### Scene images with change listings
====================

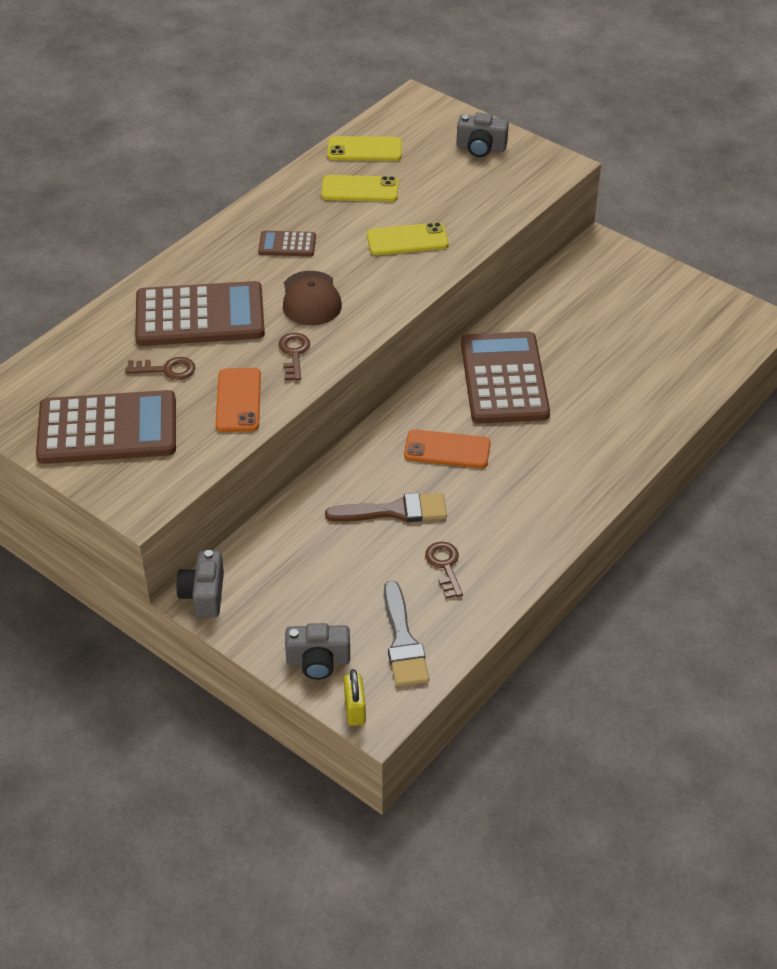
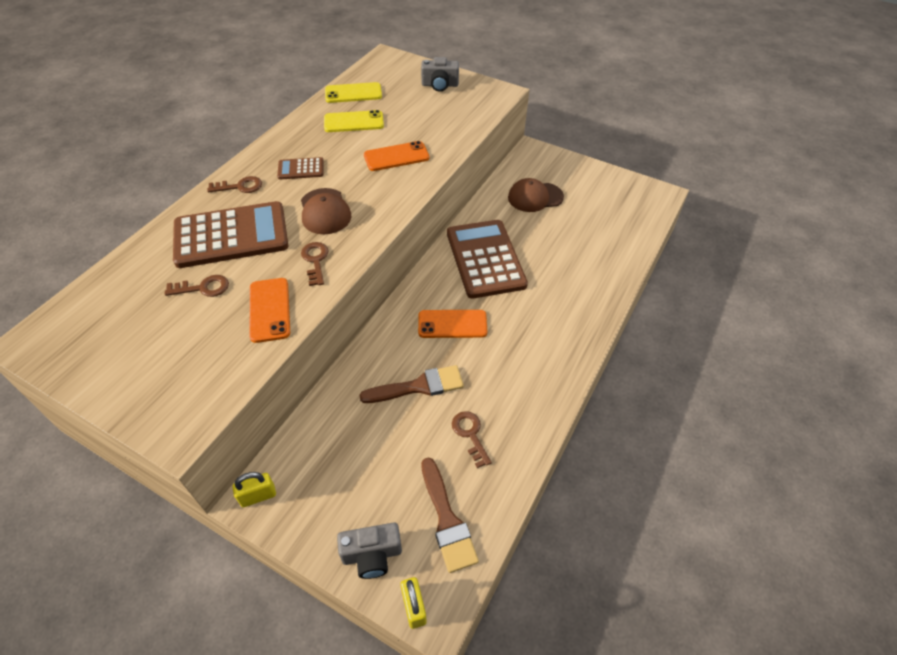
camera: 10 degrees left, 5 degrees up
(107, 429) = (148, 353): brown calculator -> none
(204, 594) = (258, 496): grey camera -> yellow padlock
(212, 259) = (239, 187): none -> brown key
(403, 641) = (447, 520): grey brush -> brown brush
(407, 240) = (396, 157): yellow phone -> orange phone
(588, 308) = (535, 197): none -> brown cap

====================

### What is expected
Exclude all images and retype the data precisely.

### Answer
camera: 10 degrees left, 5 degrees up
(107, 429) = (148, 353): brown calculator -> none
(204, 594) = (258, 496): grey camera -> yellow padlock
(212, 259) = (239, 187): none -> brown key
(403, 641) = (447, 520): grey brush -> brown brush
(407, 240) = (396, 157): yellow phone -> orange phone
(588, 308) = (535, 197): none -> brown cap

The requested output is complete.